begin DATA EXTRACT
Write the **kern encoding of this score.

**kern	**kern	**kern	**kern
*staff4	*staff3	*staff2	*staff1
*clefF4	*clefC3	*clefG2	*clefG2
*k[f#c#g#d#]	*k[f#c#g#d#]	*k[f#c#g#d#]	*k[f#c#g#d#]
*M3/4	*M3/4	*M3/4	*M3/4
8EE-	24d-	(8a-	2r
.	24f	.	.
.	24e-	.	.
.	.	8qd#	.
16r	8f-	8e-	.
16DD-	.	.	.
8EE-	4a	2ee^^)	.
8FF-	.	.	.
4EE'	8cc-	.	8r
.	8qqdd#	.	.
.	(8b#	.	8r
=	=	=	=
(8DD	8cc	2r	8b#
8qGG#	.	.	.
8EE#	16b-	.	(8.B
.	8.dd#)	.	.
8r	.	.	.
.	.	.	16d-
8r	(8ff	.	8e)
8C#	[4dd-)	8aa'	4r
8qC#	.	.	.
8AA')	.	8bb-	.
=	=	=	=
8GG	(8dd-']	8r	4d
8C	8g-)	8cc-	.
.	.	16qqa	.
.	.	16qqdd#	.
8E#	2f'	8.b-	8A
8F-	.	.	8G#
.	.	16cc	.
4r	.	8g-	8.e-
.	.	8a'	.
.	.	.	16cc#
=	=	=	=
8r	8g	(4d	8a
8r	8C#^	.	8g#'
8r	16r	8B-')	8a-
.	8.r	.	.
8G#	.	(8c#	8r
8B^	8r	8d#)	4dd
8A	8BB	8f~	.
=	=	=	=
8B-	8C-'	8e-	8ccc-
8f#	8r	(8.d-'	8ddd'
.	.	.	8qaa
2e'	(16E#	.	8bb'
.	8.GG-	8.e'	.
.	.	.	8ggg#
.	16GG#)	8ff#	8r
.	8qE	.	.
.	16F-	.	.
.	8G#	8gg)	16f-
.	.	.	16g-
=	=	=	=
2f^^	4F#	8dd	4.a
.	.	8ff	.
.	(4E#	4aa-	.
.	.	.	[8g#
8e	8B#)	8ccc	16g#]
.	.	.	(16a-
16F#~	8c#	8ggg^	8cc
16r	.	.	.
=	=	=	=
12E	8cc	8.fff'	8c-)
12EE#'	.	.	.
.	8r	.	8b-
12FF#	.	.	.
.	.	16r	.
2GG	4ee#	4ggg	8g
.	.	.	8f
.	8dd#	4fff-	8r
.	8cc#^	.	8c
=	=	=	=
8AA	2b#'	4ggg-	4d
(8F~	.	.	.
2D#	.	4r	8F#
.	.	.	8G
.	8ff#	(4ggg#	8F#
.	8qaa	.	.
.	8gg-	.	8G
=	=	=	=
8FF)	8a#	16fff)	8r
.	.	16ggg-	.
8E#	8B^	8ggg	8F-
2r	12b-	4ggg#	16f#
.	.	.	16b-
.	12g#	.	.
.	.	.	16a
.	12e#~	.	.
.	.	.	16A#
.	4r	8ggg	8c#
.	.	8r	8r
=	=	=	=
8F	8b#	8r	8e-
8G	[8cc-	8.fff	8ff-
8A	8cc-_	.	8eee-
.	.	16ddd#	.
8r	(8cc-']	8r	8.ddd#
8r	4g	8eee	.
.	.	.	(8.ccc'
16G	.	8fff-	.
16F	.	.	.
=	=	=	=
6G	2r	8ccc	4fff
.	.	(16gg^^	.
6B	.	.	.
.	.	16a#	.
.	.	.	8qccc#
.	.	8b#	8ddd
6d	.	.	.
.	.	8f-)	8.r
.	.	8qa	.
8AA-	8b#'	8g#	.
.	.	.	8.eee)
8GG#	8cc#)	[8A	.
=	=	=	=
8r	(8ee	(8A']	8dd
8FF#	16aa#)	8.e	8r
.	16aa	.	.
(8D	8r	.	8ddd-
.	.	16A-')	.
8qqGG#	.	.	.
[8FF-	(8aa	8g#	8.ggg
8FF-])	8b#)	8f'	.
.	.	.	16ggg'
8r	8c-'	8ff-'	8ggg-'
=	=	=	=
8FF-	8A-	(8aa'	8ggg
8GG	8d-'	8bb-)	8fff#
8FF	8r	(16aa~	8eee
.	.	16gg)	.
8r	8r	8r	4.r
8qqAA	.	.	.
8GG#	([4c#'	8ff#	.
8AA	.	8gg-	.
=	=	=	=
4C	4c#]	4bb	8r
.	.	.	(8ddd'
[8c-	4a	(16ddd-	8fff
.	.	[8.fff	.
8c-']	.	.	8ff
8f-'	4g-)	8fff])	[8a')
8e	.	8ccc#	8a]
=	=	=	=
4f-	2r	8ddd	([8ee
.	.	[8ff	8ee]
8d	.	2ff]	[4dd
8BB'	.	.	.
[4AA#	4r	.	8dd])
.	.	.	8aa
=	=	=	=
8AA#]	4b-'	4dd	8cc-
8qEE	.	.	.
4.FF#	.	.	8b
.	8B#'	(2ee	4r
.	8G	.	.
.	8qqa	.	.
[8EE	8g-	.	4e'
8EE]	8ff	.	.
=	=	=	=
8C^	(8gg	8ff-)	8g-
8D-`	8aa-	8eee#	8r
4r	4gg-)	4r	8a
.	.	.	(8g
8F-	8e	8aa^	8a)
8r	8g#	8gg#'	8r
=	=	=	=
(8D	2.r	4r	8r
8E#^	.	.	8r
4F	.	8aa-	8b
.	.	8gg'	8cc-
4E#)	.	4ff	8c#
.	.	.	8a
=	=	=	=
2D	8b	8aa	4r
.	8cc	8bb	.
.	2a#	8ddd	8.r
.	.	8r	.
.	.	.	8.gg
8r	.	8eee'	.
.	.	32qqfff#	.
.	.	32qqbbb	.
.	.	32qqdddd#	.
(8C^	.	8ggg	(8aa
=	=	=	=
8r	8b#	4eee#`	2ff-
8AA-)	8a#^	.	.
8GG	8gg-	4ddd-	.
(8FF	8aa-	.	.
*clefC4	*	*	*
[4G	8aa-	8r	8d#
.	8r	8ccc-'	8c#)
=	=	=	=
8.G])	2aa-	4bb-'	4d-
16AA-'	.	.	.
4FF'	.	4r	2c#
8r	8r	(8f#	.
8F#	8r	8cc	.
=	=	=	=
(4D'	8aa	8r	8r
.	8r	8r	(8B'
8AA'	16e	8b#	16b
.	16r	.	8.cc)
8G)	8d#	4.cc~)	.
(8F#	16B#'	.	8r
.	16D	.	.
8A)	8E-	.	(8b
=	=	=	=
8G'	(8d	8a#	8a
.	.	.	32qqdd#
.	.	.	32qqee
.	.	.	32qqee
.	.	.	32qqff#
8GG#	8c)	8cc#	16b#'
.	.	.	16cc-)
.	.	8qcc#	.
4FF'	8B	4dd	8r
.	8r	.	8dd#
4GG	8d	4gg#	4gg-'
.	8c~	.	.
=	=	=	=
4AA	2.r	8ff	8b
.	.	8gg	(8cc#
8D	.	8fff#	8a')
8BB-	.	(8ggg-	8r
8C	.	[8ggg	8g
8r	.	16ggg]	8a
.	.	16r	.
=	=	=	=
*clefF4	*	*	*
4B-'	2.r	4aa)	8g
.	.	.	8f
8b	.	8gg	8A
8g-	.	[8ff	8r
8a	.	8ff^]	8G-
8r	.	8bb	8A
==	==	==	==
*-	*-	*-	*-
end DATA EXTRACT
• _TASK TO CARRY OUT_: Gather every line from the rows above that contains the string "kern". Case counts when matching.

• _FINAL RESULT_:
Write the **kern encoding of this score.
**kern	**kern	**kern	**kern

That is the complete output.